## TASK INSTRUCTIONS
In the entries that follow, the line with "C2: none -> 100nF (GND, VDD)" opens the range and the line with "R3: 6.8k (AUX, LEVEL) -> 1.2k (AUX, LEVEL)" closes it; repeat that range exactly, both lines included.

[Opening EXERCISE MATERIAL section]

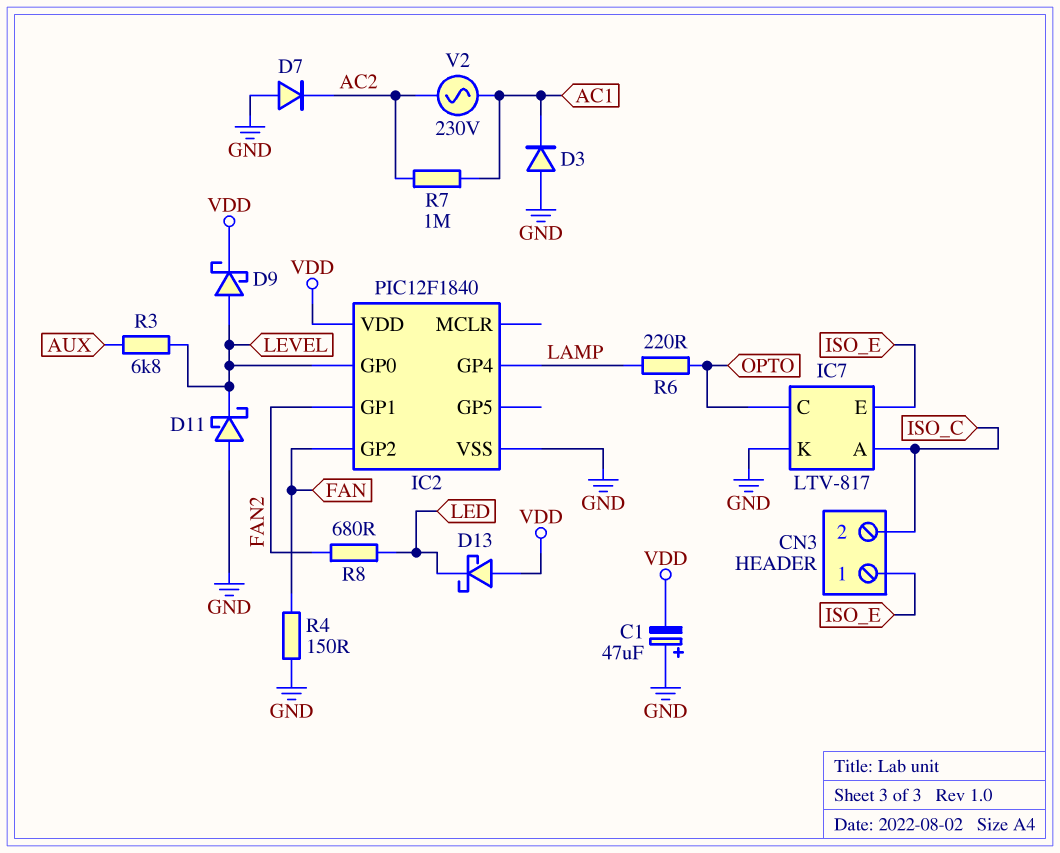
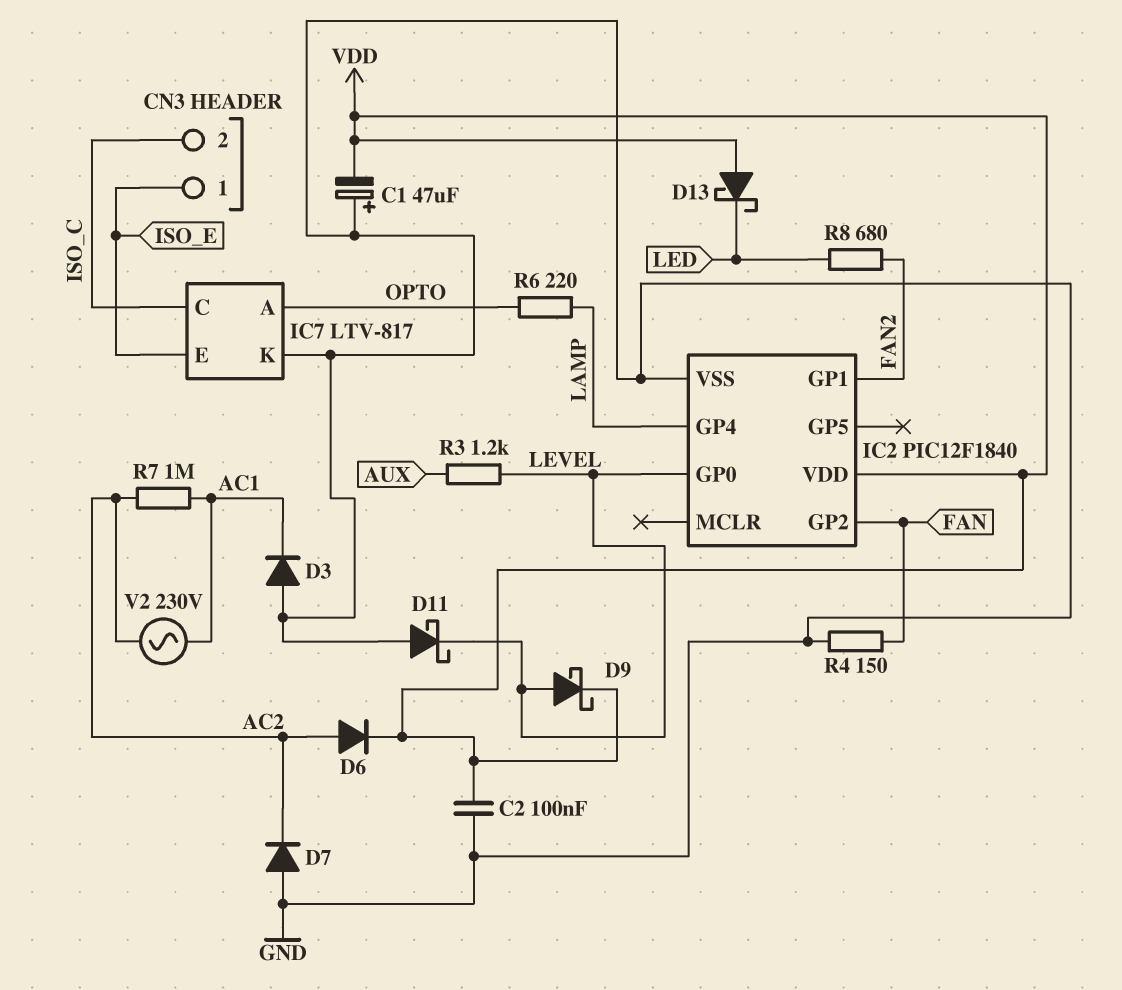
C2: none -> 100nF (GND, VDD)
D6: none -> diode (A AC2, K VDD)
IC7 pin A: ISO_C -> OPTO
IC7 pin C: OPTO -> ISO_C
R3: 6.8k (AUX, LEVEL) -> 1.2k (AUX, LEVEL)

[Closing EXERCISE MATERIAL section]
[Opening EXERCISE MATERIAL section]

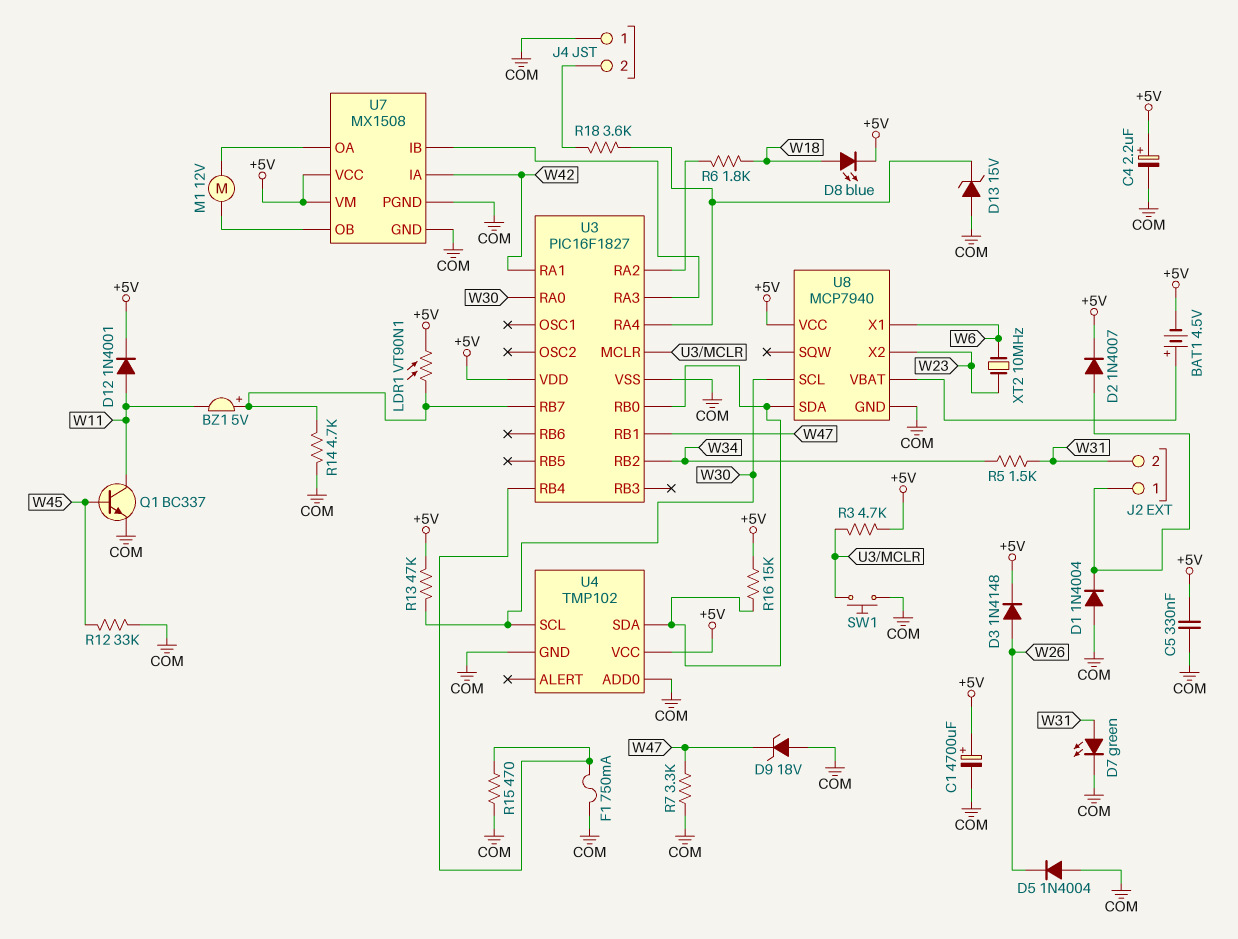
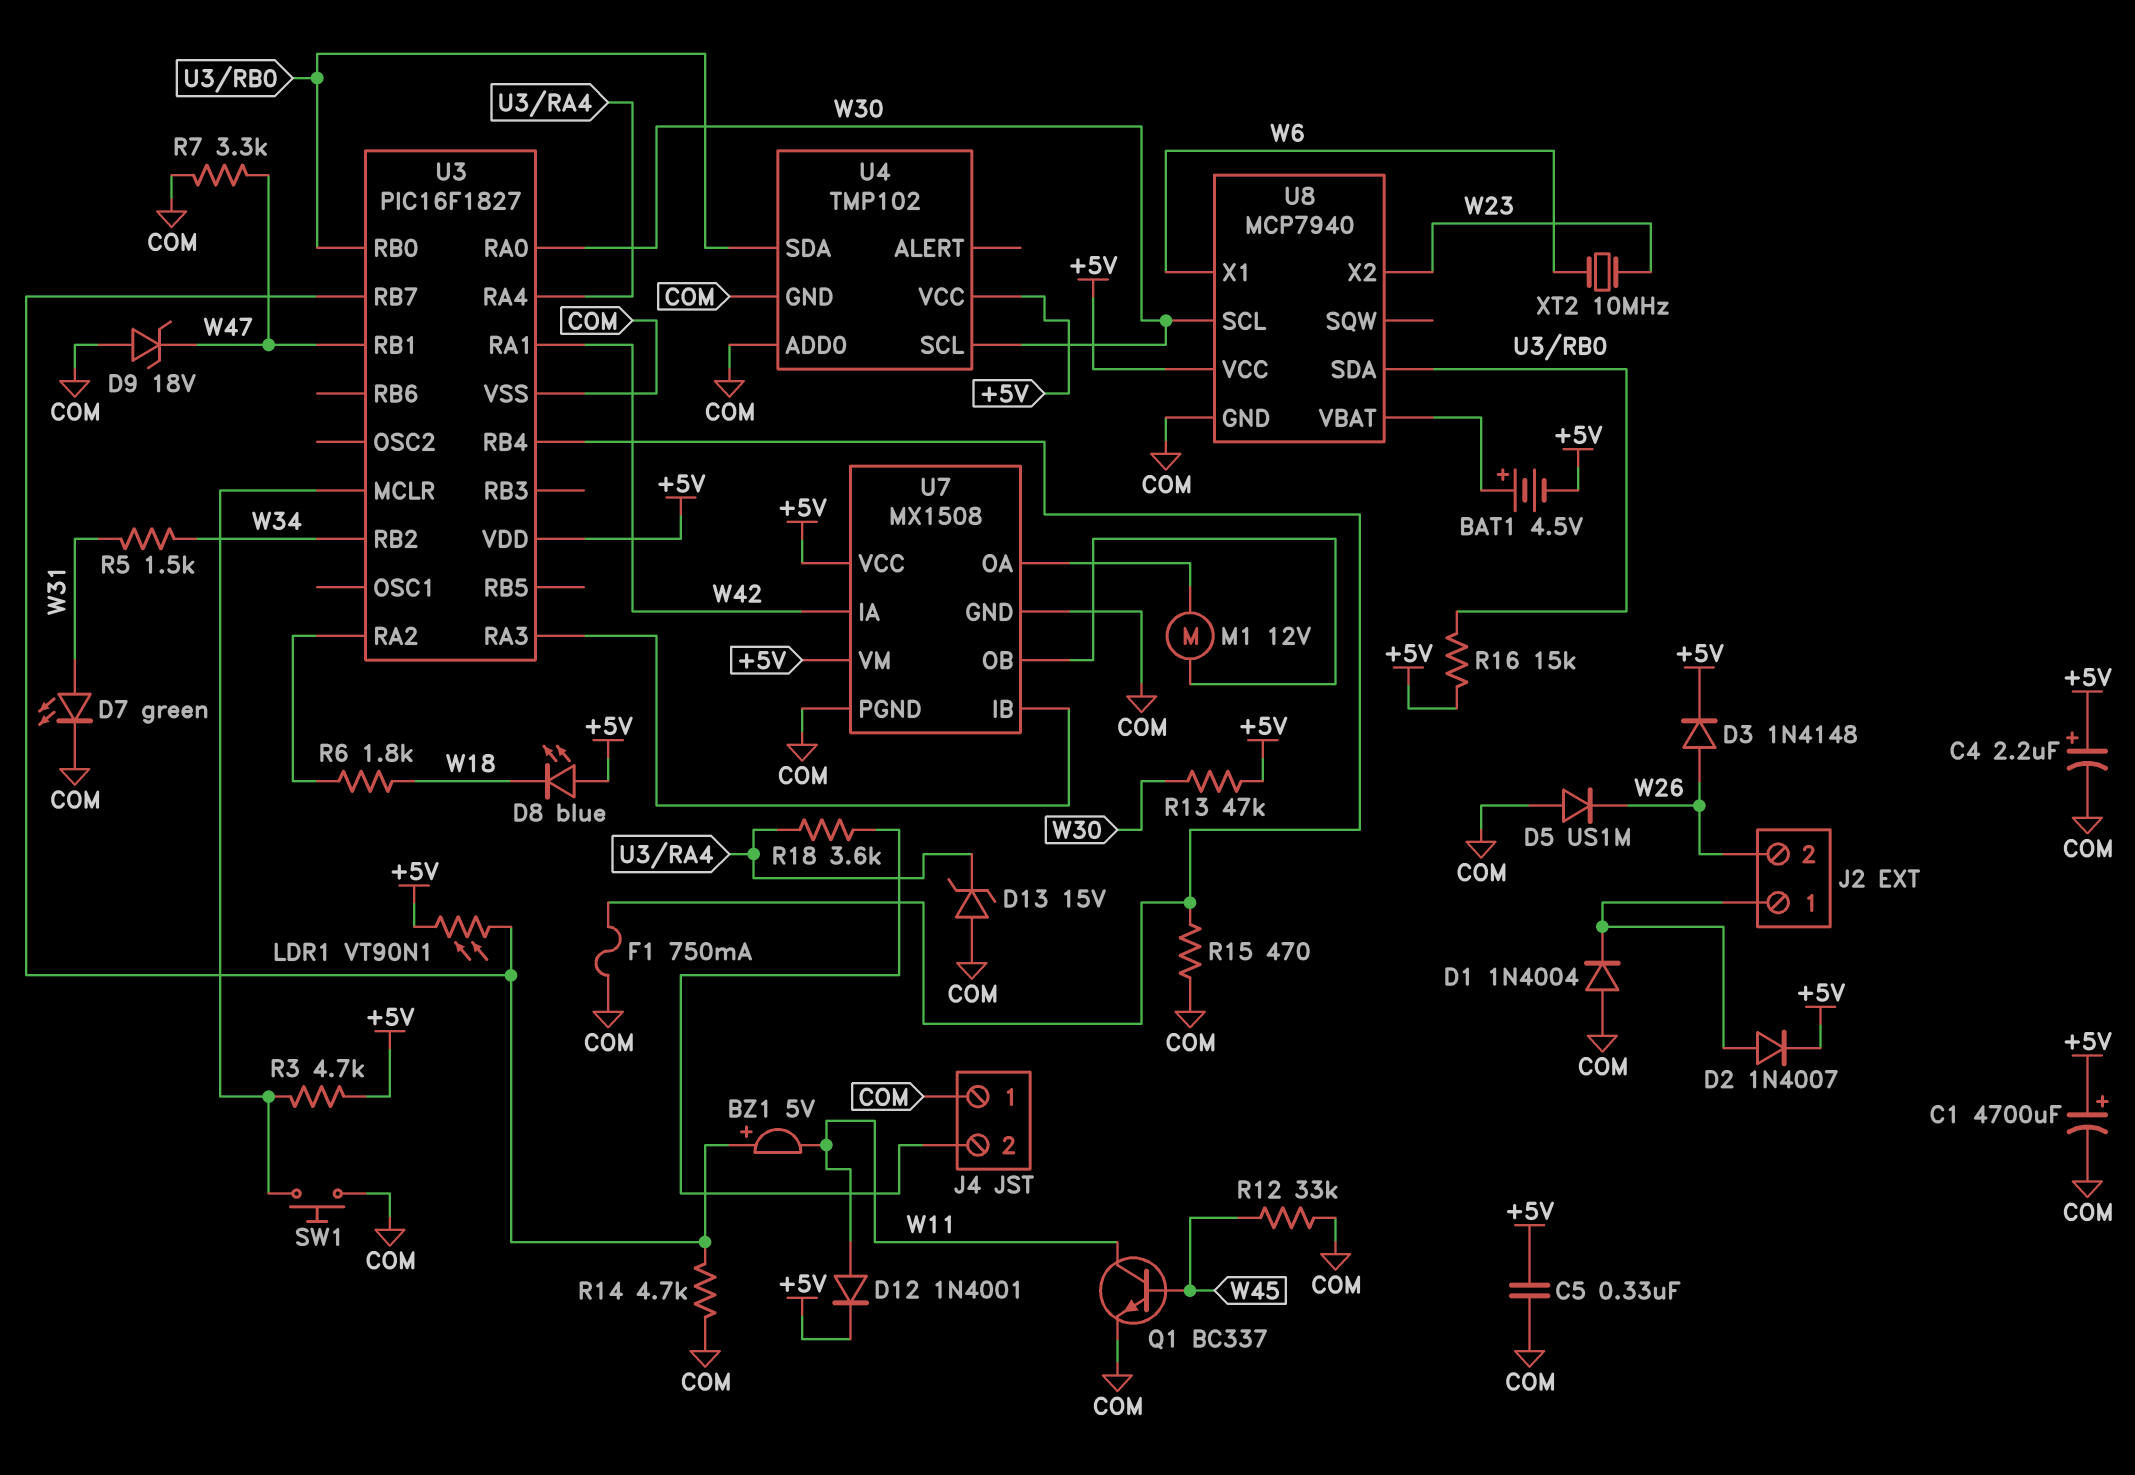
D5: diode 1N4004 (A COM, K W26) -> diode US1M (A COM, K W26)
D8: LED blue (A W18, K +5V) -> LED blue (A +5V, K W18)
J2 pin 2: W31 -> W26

[Closing EXERCISE MATERIAL section]

## SOLUTION FOR THIS TASK
C2: none -> 100nF (GND, VDD)
D6: none -> diode (A AC2, K VDD)
IC7 pin A: ISO_C -> OPTO
IC7 pin C: OPTO -> ISO_C
R3: 6.8k (AUX, LEVEL) -> 1.2k (AUX, LEVEL)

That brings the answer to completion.